:: Records
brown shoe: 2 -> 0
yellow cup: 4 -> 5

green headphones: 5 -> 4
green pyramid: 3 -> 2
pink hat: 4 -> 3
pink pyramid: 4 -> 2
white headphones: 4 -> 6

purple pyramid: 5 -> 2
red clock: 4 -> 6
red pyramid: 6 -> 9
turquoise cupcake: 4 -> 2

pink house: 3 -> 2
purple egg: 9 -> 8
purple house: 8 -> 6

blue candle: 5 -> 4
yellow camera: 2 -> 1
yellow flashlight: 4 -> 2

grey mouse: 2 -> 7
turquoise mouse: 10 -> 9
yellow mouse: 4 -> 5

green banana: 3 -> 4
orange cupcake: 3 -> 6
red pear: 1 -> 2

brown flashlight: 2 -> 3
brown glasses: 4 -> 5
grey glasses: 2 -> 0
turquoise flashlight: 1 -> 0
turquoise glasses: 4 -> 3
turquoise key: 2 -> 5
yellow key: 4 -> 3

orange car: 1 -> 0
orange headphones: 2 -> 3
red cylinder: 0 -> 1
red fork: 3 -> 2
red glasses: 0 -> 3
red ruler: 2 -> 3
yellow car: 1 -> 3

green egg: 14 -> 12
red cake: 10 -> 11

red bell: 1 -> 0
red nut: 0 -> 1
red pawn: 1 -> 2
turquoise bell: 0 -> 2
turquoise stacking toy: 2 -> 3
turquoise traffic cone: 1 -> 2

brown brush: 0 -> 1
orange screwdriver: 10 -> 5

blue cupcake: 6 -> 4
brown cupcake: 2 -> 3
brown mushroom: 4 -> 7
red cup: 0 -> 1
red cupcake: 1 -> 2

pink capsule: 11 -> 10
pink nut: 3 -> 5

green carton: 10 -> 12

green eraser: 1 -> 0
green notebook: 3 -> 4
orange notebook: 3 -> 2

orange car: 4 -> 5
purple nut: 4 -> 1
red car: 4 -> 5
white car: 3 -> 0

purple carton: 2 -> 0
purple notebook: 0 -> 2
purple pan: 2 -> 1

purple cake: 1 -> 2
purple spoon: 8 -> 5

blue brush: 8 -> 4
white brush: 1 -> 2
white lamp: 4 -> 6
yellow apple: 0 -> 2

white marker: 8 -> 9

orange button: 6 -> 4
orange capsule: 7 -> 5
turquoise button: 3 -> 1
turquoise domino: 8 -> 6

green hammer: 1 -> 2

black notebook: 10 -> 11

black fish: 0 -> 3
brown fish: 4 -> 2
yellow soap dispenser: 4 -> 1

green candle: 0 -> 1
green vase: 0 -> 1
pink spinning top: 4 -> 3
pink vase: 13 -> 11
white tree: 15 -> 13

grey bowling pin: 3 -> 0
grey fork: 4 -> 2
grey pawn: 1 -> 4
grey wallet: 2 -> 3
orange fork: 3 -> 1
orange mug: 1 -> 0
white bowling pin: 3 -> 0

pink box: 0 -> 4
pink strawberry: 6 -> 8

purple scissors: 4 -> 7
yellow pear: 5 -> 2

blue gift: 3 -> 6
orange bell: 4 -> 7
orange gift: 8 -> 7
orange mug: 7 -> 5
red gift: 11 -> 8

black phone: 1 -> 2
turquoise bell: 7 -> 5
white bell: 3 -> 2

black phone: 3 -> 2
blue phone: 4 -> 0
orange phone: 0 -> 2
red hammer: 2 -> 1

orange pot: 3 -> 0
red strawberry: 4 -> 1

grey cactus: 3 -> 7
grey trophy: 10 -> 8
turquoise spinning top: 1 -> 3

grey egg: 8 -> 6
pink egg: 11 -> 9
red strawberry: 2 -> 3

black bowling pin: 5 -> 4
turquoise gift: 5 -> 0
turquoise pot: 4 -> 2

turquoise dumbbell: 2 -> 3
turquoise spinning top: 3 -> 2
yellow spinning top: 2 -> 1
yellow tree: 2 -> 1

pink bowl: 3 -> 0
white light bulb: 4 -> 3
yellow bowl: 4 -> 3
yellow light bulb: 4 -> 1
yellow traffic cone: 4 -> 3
::::
Please repeat each entry. Keep every word the same.

brown shoe: 2 -> 0
yellow cup: 4 -> 5

green headphones: 5 -> 4
green pyramid: 3 -> 2
pink hat: 4 -> 3
pink pyramid: 4 -> 2
white headphones: 4 -> 6

purple pyramid: 5 -> 2
red clock: 4 -> 6
red pyramid: 6 -> 9
turquoise cupcake: 4 -> 2

pink house: 3 -> 2
purple egg: 9 -> 8
purple house: 8 -> 6

blue candle: 5 -> 4
yellow camera: 2 -> 1
yellow flashlight: 4 -> 2

grey mouse: 2 -> 7
turquoise mouse: 10 -> 9
yellow mouse: 4 -> 5

green banana: 3 -> 4
orange cupcake: 3 -> 6
red pear: 1 -> 2

brown flashlight: 2 -> 3
brown glasses: 4 -> 5
grey glasses: 2 -> 0
turquoise flashlight: 1 -> 0
turquoise glasses: 4 -> 3
turquoise key: 2 -> 5
yellow key: 4 -> 3

orange car: 1 -> 0
orange headphones: 2 -> 3
red cylinder: 0 -> 1
red fork: 3 -> 2
red glasses: 0 -> 3
red ruler: 2 -> 3
yellow car: 1 -> 3

green egg: 14 -> 12
red cake: 10 -> 11

red bell: 1 -> 0
red nut: 0 -> 1
red pawn: 1 -> 2
turquoise bell: 0 -> 2
turquoise stacking toy: 2 -> 3
turquoise traffic cone: 1 -> 2

brown brush: 0 -> 1
orange screwdriver: 10 -> 5

blue cupcake: 6 -> 4
brown cupcake: 2 -> 3
brown mushroom: 4 -> 7
red cup: 0 -> 1
red cupcake: 1 -> 2

pink capsule: 11 -> 10
pink nut: 3 -> 5

green carton: 10 -> 12

green eraser: 1 -> 0
green notebook: 3 -> 4
orange notebook: 3 -> 2

orange car: 4 -> 5
purple nut: 4 -> 1
red car: 4 -> 5
white car: 3 -> 0

purple carton: 2 -> 0
purple notebook: 0 -> 2
purple pan: 2 -> 1

purple cake: 1 -> 2
purple spoon: 8 -> 5

blue brush: 8 -> 4
white brush: 1 -> 2
white lamp: 4 -> 6
yellow apple: 0 -> 2

white marker: 8 -> 9

orange button: 6 -> 4
orange capsule: 7 -> 5
turquoise button: 3 -> 1
turquoise domino: 8 -> 6

green hammer: 1 -> 2

black notebook: 10 -> 11

black fish: 0 -> 3
brown fish: 4 -> 2
yellow soap dispenser: 4 -> 1

green candle: 0 -> 1
green vase: 0 -> 1
pink spinning top: 4 -> 3
pink vase: 13 -> 11
white tree: 15 -> 13

grey bowling pin: 3 -> 0
grey fork: 4 -> 2
grey pawn: 1 -> 4
grey wallet: 2 -> 3
orange fork: 3 -> 1
orange mug: 1 -> 0
white bowling pin: 3 -> 0

pink box: 0 -> 4
pink strawberry: 6 -> 8

purple scissors: 4 -> 7
yellow pear: 5 -> 2

blue gift: 3 -> 6
orange bell: 4 -> 7
orange gift: 8 -> 7
orange mug: 7 -> 5
red gift: 11 -> 8

black phone: 1 -> 2
turquoise bell: 7 -> 5
white bell: 3 -> 2

black phone: 3 -> 2
blue phone: 4 -> 0
orange phone: 0 -> 2
red hammer: 2 -> 1

orange pot: 3 -> 0
red strawberry: 4 -> 1

grey cactus: 3 -> 7
grey trophy: 10 -> 8
turquoise spinning top: 1 -> 3

grey egg: 8 -> 6
pink egg: 11 -> 9
red strawberry: 2 -> 3

black bowling pin: 5 -> 4
turquoise gift: 5 -> 0
turquoise pot: 4 -> 2

turquoise dumbbell: 2 -> 3
turquoise spinning top: 3 -> 2
yellow spinning top: 2 -> 1
yellow tree: 2 -> 1

pink bowl: 3 -> 0
white light bulb: 4 -> 3
yellow bowl: 4 -> 3
yellow light bulb: 4 -> 1
yellow traffic cone: 4 -> 3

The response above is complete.